WHAT TO DO: Transcribe exactly, and only, the lines from the one containing "smartphone in turquoise <388, 389>" through the last line of the data.

INPUT MATERIAL:

··········

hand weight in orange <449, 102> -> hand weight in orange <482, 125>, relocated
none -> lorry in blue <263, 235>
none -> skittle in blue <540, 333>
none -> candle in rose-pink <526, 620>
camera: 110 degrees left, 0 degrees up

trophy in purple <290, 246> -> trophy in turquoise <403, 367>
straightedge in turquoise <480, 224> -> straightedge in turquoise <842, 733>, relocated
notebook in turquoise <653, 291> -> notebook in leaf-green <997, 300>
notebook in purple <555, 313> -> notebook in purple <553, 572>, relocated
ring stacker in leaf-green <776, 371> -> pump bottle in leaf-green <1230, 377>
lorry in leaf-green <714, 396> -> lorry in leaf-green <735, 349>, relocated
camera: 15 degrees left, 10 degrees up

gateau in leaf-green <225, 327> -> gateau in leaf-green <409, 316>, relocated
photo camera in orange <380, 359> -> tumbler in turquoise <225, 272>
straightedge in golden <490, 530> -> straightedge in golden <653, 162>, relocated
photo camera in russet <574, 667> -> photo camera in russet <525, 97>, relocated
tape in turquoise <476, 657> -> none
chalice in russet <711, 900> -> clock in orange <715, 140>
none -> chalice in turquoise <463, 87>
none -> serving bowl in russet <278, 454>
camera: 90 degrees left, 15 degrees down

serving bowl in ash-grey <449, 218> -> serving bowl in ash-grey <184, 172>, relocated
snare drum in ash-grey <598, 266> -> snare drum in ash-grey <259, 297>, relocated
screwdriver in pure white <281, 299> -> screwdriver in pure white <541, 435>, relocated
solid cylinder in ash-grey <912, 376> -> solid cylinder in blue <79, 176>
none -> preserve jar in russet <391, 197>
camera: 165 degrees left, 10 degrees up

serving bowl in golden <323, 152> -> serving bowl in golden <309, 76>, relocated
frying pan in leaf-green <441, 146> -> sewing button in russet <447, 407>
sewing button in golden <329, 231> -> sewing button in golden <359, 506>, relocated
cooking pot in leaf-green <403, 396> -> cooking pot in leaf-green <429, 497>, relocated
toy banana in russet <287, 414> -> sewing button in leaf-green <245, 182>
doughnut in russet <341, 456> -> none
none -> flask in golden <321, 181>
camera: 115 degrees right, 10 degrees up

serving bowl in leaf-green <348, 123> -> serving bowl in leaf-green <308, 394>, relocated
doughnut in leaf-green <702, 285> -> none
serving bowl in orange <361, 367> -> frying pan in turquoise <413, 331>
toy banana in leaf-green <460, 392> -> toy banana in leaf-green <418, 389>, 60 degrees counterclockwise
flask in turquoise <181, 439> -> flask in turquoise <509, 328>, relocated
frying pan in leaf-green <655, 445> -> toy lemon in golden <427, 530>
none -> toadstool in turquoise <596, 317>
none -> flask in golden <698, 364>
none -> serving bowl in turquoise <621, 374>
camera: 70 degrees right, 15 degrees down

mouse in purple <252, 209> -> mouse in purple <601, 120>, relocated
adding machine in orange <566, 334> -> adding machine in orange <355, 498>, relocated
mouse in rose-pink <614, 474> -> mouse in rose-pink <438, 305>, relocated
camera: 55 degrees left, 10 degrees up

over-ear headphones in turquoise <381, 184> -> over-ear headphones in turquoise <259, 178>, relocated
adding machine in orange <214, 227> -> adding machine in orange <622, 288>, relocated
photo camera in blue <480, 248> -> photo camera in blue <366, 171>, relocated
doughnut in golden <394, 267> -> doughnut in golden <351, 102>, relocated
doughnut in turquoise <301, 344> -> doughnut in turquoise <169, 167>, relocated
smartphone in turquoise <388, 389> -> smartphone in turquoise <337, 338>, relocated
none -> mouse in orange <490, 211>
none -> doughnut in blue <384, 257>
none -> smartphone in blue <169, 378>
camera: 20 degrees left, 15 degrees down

··········

ANSWER BOX:
smartphone in turquoise <388, 389> -> smartphone in turquoise <337, 338>, relocated
none -> mouse in orange <490, 211>
none -> doughnut in blue <384, 257>
none -> smartphone in blue <169, 378>
camera: 20 degrees left, 15 degrees down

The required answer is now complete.